TASK BRIEF:
Transcribe the entries that follow, every word as written, and drop the pictures.

(INPUT MATERIAL Opens)

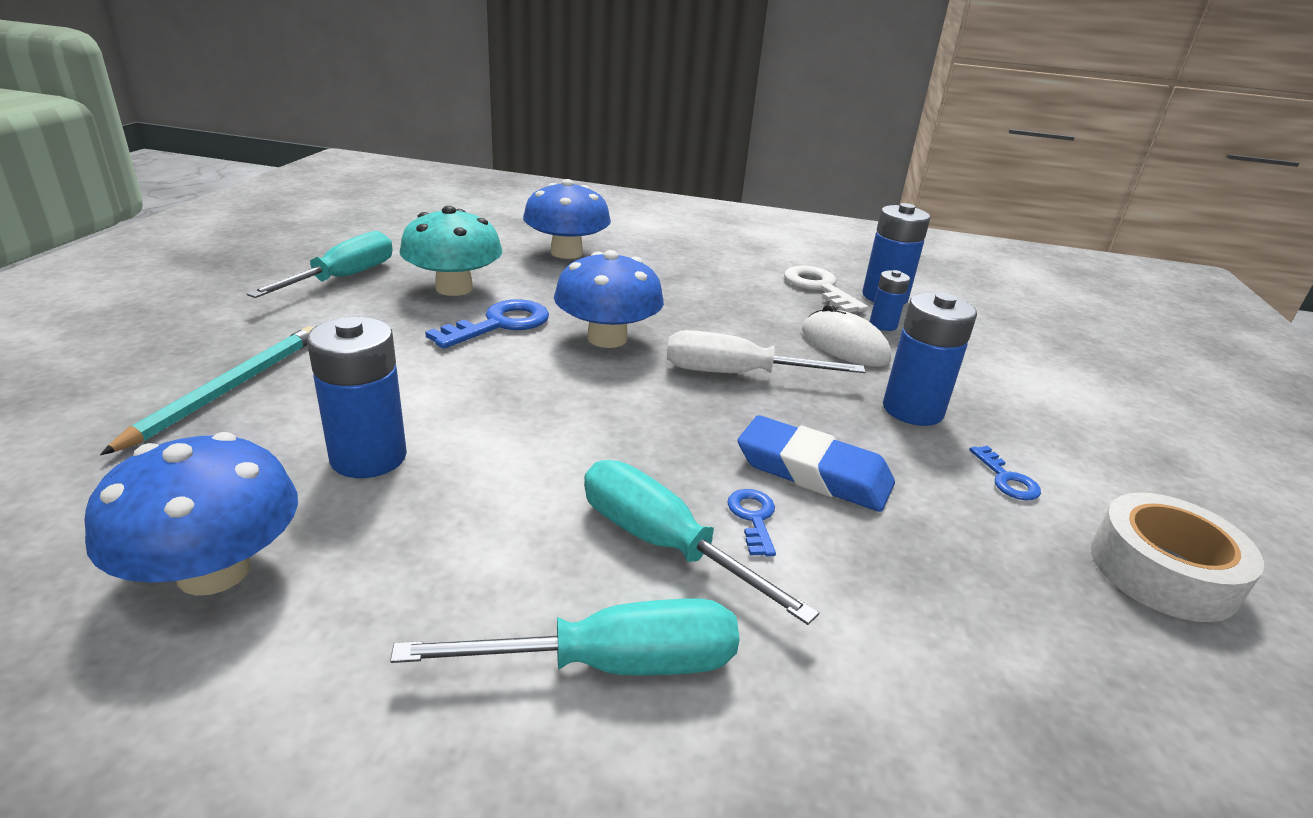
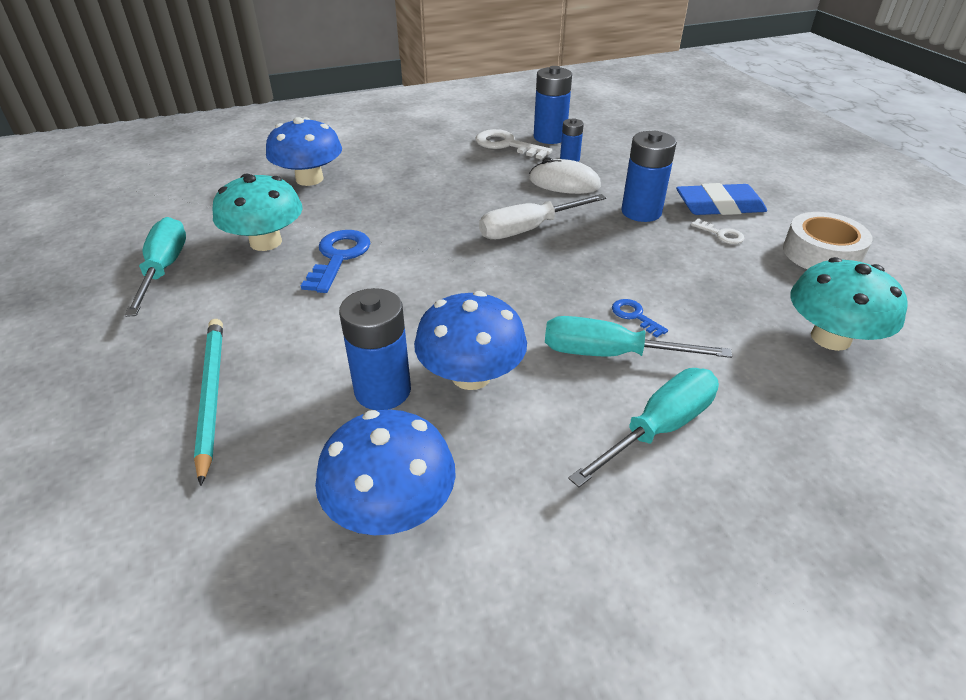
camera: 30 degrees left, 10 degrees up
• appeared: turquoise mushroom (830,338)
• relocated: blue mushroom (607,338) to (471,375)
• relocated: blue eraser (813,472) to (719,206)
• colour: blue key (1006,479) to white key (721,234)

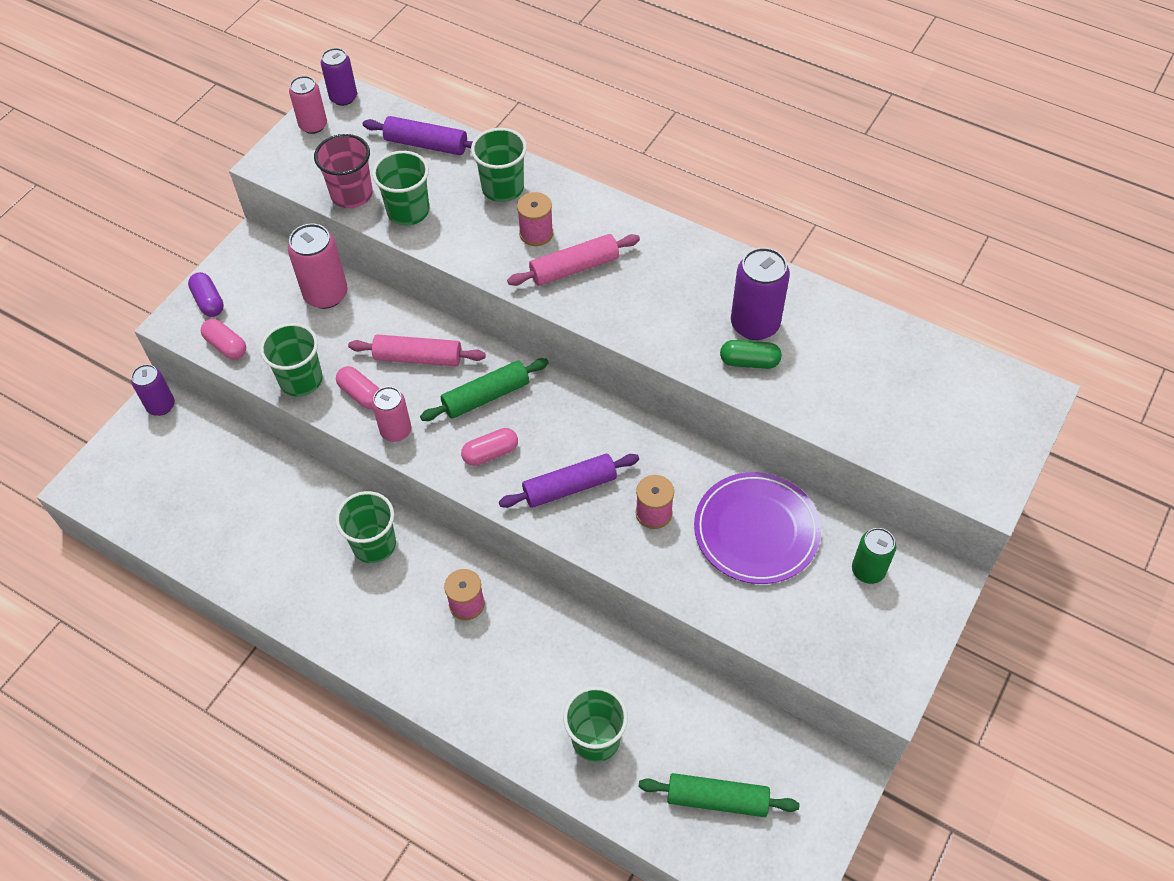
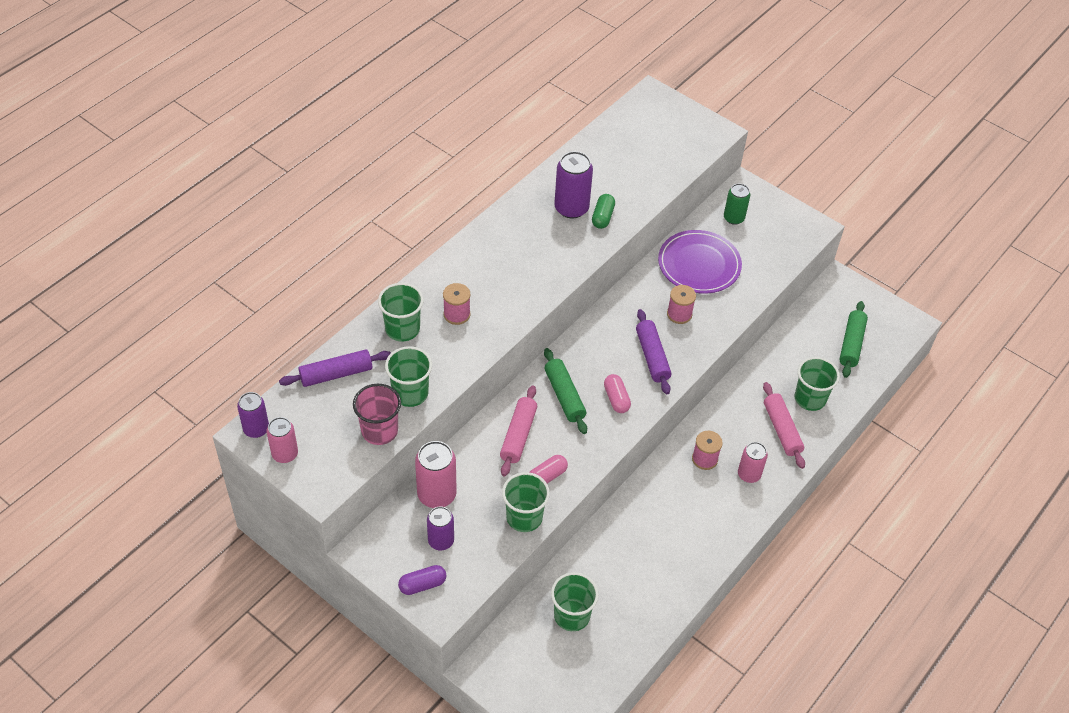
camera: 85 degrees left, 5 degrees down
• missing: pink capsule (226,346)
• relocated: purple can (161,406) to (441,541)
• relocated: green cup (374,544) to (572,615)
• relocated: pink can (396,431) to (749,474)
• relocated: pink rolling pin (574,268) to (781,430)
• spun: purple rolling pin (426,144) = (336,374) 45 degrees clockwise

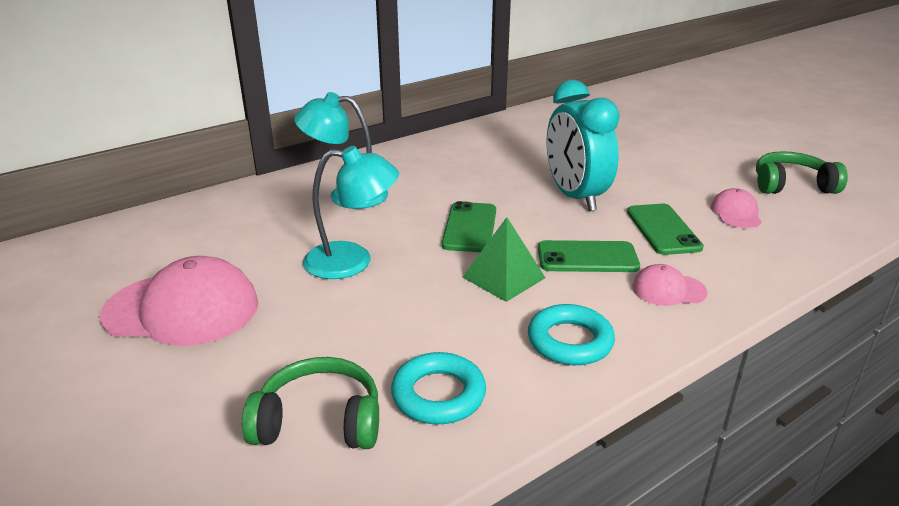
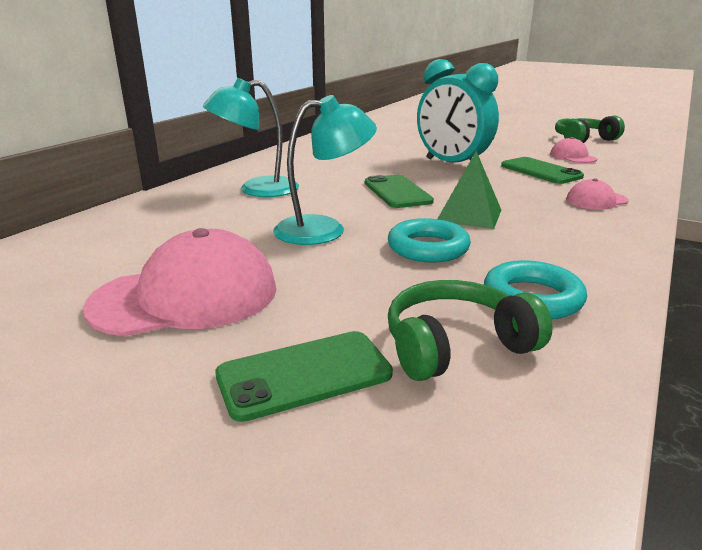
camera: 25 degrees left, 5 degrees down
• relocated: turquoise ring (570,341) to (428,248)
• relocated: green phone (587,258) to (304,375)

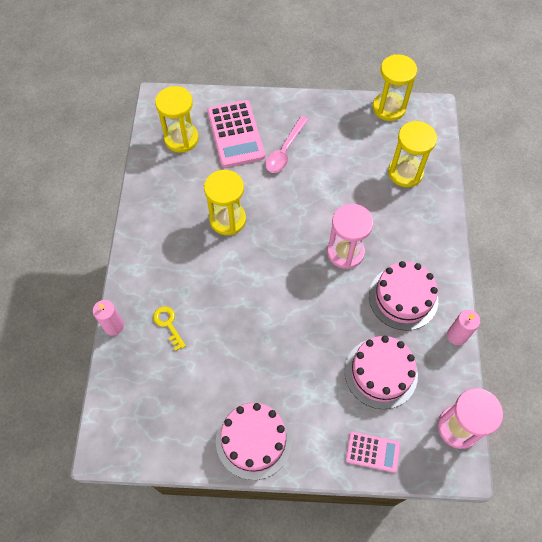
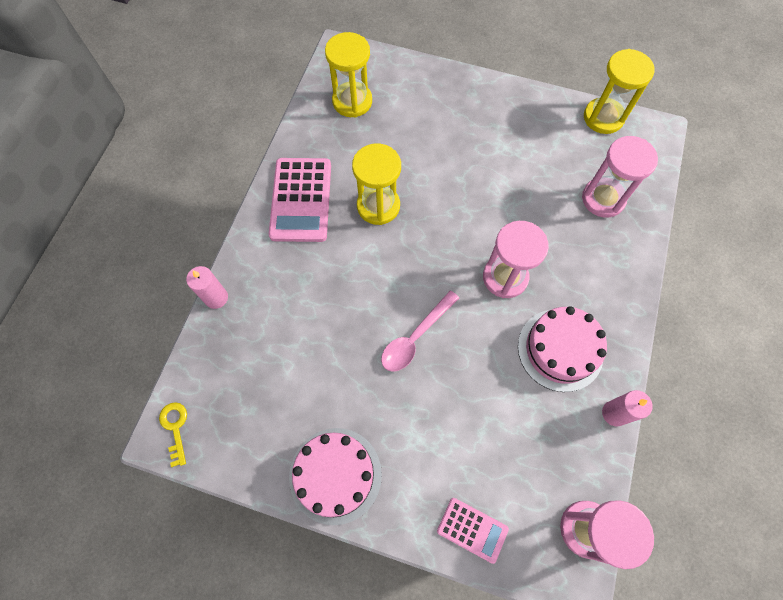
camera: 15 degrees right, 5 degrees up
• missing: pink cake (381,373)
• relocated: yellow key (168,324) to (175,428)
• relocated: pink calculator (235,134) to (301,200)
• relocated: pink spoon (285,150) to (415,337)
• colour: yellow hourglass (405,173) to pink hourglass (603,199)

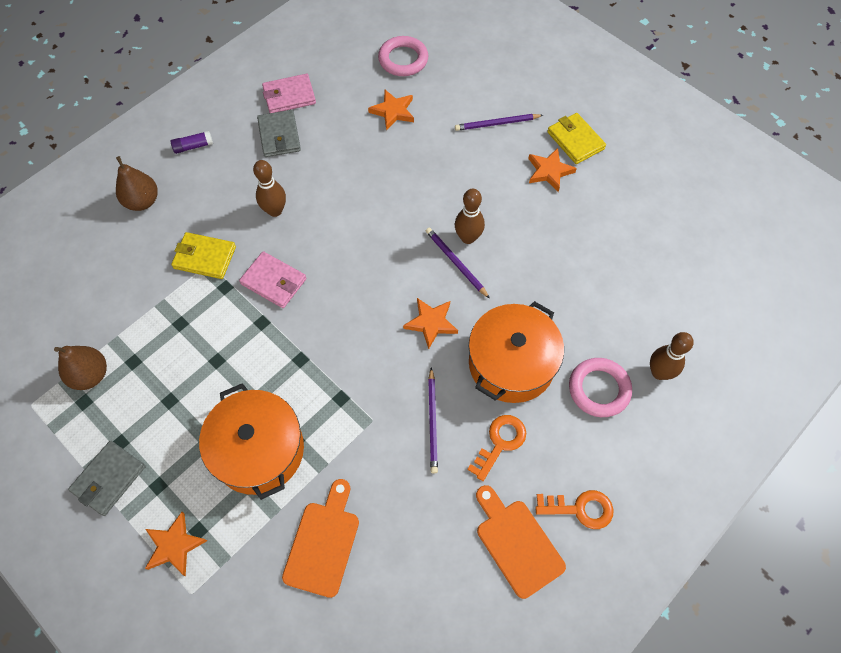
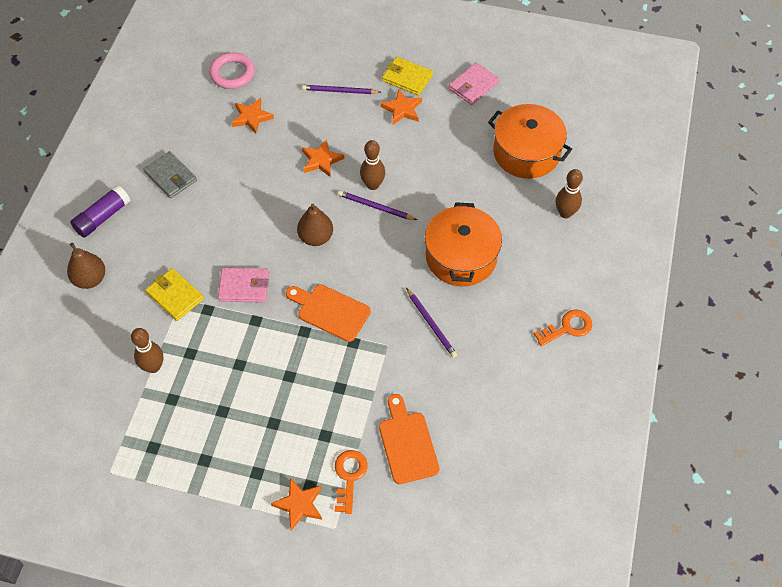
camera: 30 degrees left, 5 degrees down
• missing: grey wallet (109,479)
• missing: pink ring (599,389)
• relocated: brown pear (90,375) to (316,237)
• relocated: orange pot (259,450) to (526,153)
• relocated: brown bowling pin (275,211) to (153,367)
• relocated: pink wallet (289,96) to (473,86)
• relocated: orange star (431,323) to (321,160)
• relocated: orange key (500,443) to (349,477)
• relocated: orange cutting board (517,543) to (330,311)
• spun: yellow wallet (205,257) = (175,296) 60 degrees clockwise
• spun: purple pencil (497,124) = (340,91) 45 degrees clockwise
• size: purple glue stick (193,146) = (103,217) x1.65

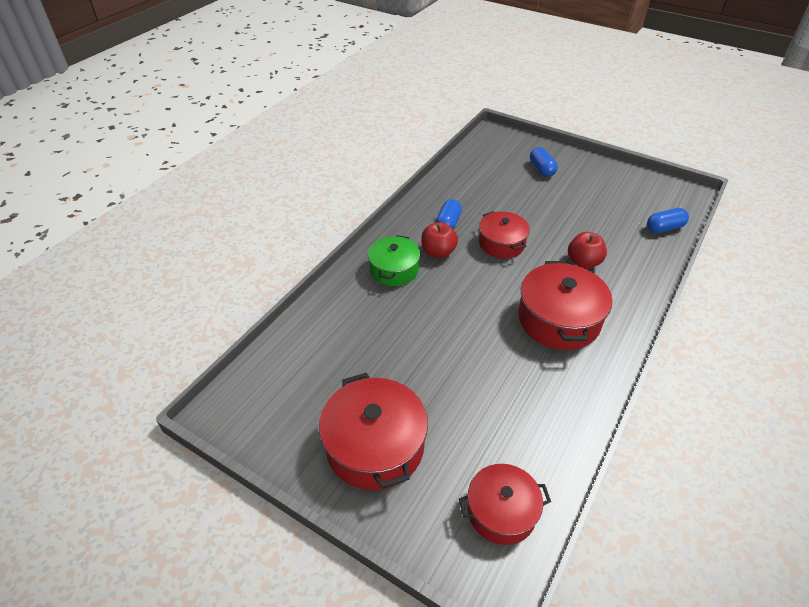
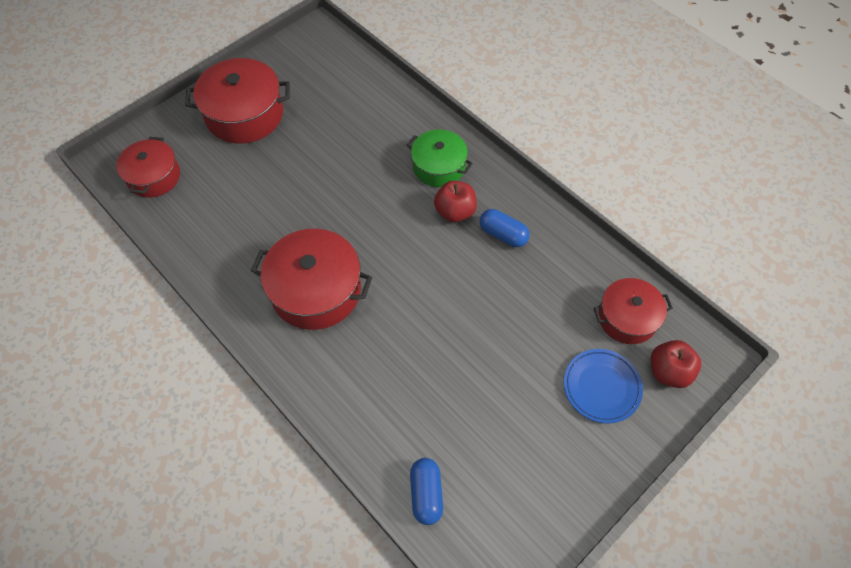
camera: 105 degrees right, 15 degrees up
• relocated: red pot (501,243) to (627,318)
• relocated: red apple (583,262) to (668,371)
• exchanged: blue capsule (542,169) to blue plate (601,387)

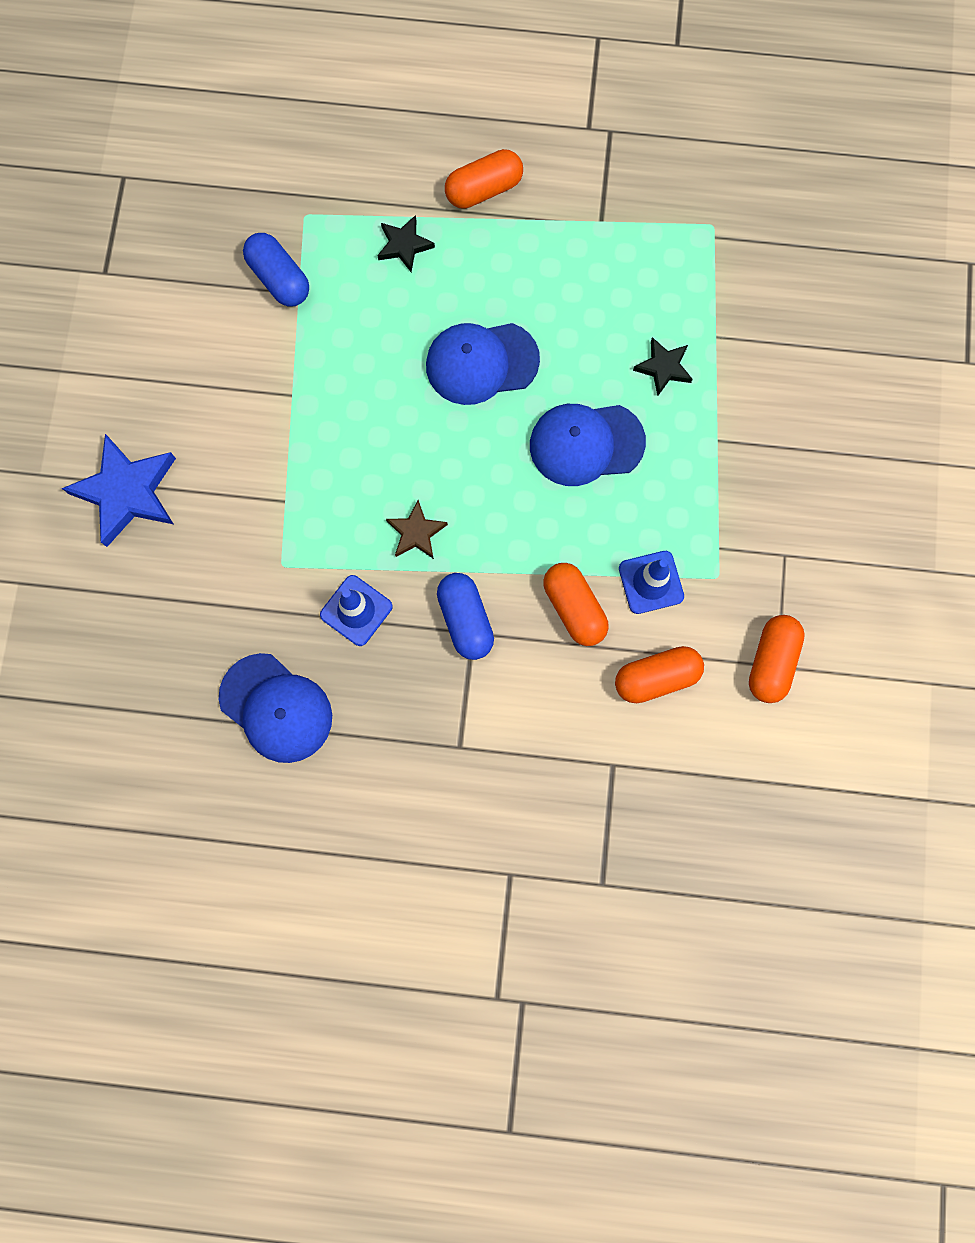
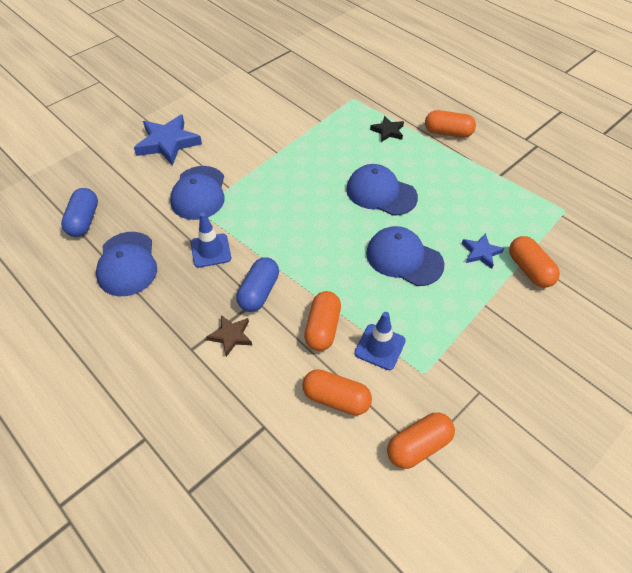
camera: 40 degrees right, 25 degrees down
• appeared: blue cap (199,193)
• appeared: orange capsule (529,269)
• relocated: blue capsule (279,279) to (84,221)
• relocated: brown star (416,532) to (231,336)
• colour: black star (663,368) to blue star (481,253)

(INPUT MATERIAL Closes)

SOLUTION BELOW:
camera: 30 degrees left, 10 degrees up
• appeared: turquoise mushroom (830,338)
• relocated: blue mushroom (607,338) to (471,375)
• relocated: blue eraser (813,472) to (719,206)
• colour: blue key (1006,479) to white key (721,234)

camera: 85 degrees left, 5 degrees down
• missing: pink capsule (226,346)
• relocated: purple can (161,406) to (441,541)
• relocated: green cup (374,544) to (572,615)
• relocated: pink can (396,431) to (749,474)
• relocated: pink rolling pin (574,268) to (781,430)
• spun: purple rolling pin (426,144) = (336,374) 45 degrees clockwise

camera: 25 degrees left, 5 degrees down
• relocated: turquoise ring (570,341) to (428,248)
• relocated: green phone (587,258) to (304,375)

camera: 15 degrees right, 5 degrees up
• missing: pink cake (381,373)
• relocated: yellow key (168,324) to (175,428)
• relocated: pink calculator (235,134) to (301,200)
• relocated: pink spoon (285,150) to (415,337)
• colour: yellow hourglass (405,173) to pink hourglass (603,199)

camera: 30 degrees left, 5 degrees down
• missing: grey wallet (109,479)
• missing: pink ring (599,389)
• relocated: brown pear (90,375) to (316,237)
• relocated: orange pot (259,450) to (526,153)
• relocated: brown bowling pin (275,211) to (153,367)
• relocated: pink wallet (289,96) to (473,86)
• relocated: orange star (431,323) to (321,160)
• relocated: orange key (500,443) to (349,477)
• relocated: orange cutting board (517,543) to (330,311)
• spun: yellow wallet (205,257) = (175,296) 60 degrees clockwise
• spun: purple pencil (497,124) = (340,91) 45 degrees clockwise
• size: purple glue stick (193,146) = (103,217) x1.65

camera: 105 degrees right, 15 degrees up
• relocated: red pot (501,243) to (627,318)
• relocated: red apple (583,262) to (668,371)
• exchanged: blue capsule (542,169) to blue plate (601,387)

camera: 40 degrees right, 25 degrees down
• appeared: blue cap (199,193)
• appeared: orange capsule (529,269)
• relocated: blue capsule (279,279) to (84,221)
• relocated: brown star (416,532) to (231,336)
• colour: black star (663,368) to blue star (481,253)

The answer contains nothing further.